● TASK DETAILS: Output exactly the lines that run from the start of the records to the line with "type=move; before=box/purple; pos1=455,203;", counting both ends, and skip the pictures.

== DATA SUPPLIED

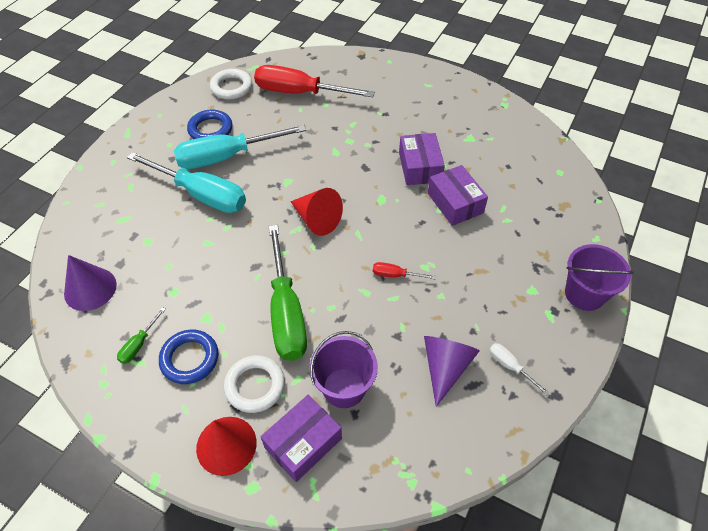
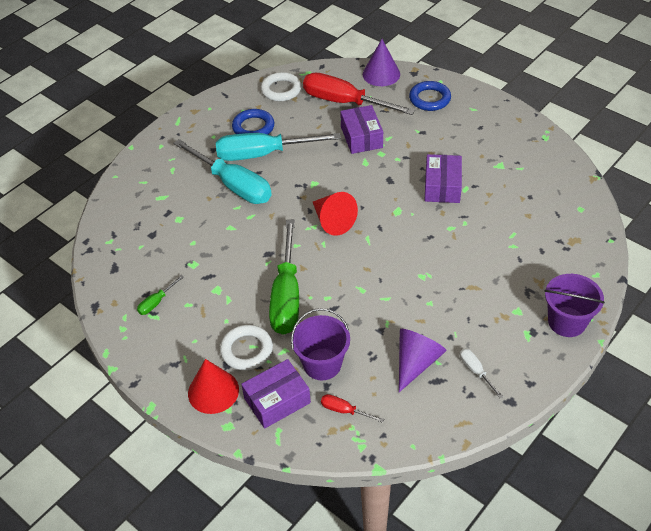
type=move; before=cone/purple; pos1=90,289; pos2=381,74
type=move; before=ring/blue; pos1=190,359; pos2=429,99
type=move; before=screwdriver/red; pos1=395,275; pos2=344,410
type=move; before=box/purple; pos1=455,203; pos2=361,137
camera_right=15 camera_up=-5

====

● TASK RESULT:
type=move; before=cone/purple; pos1=90,289; pos2=381,74
type=move; before=ring/blue; pos1=190,359; pos2=429,99
type=move; before=screwdriver/red; pos1=395,275; pos2=344,410
type=move; before=box/purple; pos1=455,203; pos2=361,137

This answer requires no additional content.